■ **EXERCISE MATERIAL**:
----
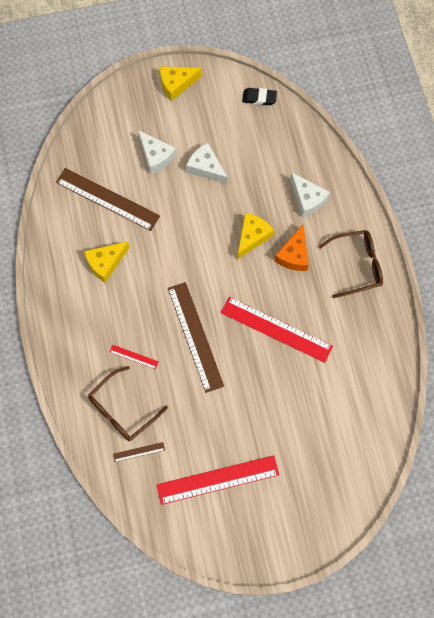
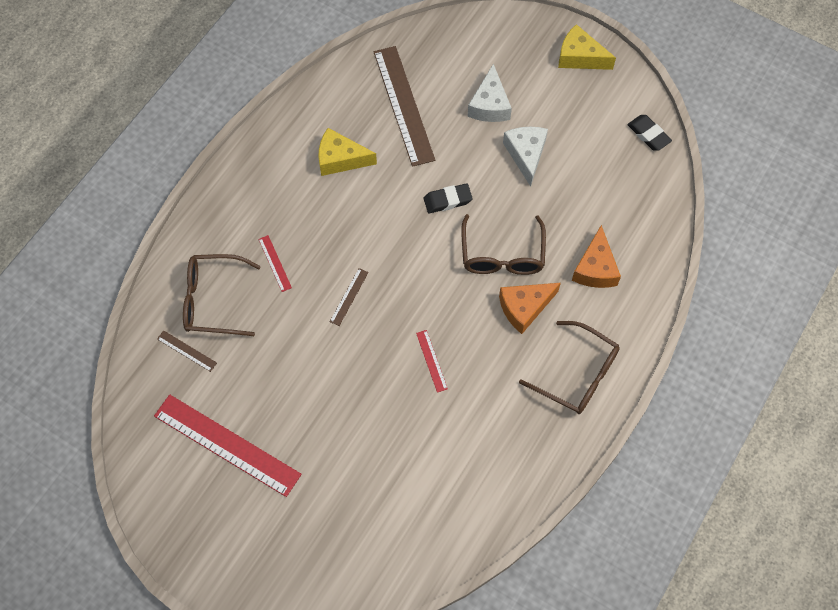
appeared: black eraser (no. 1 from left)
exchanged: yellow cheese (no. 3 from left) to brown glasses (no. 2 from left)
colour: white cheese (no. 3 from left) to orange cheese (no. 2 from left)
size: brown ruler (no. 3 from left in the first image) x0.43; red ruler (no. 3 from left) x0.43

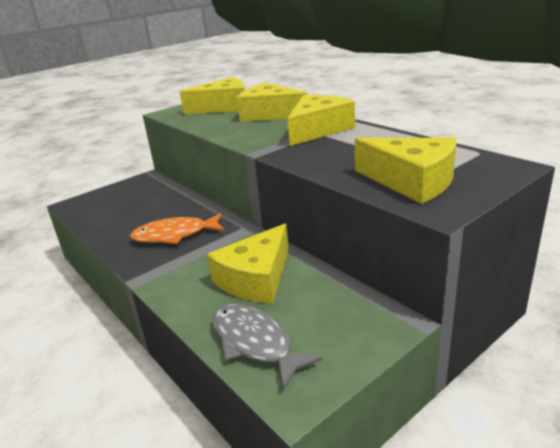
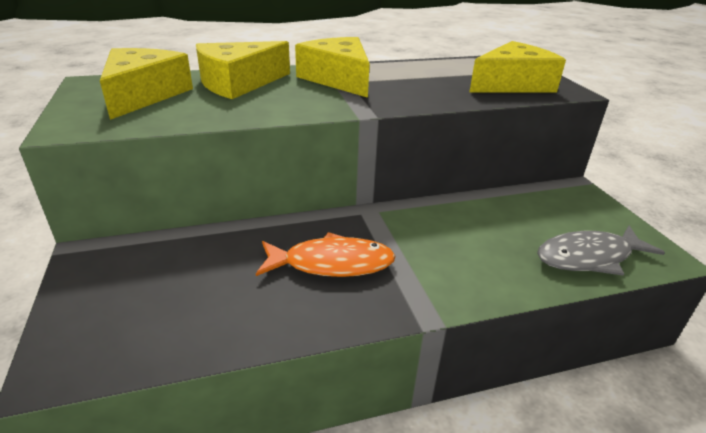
missing: yellow cheese (no. 2 from left)
spun: orange fish 105 degrees counterclockwise

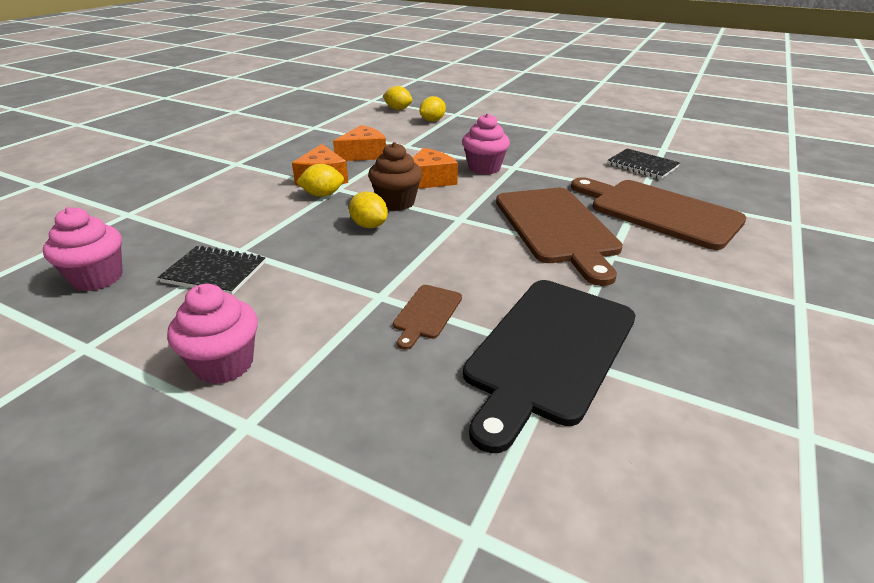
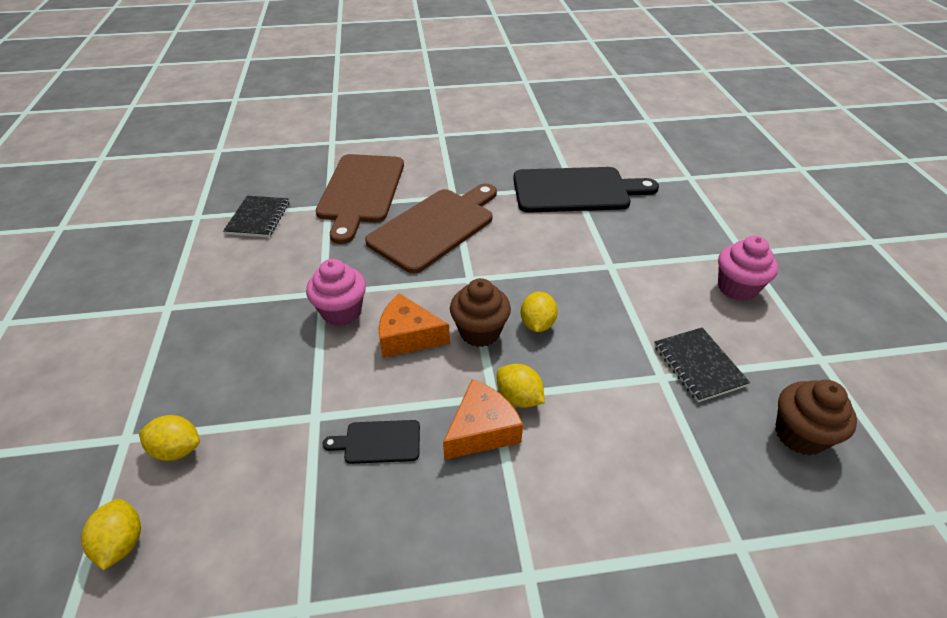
missing: brown cutting board (no. 1 from left)
exchanged: orange cheese (no. 2 from left) to black cutting board (no. 1 from left)
colour: pink cupcake (no. 1 from left) to brown cupcake (no. 2 from left)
----
■ **WORK ORDER**: Print exactly, and only, the lines from the line containing "size: brown ruler" to the last line of the material above, with every picture left out.

■ **THE COMPLETED TASK**:
size: brown ruler (no. 3 from left in the first image) x0.43; red ruler (no. 3 from left) x0.43

missing: yellow cheese (no. 2 from left)
spun: orange fish 105 degrees counterclockwise

missing: brown cutting board (no. 1 from left)
exchanged: orange cheese (no. 2 from left) to black cutting board (no. 1 from left)
colour: pink cupcake (no. 1 from left) to brown cupcake (no. 2 from left)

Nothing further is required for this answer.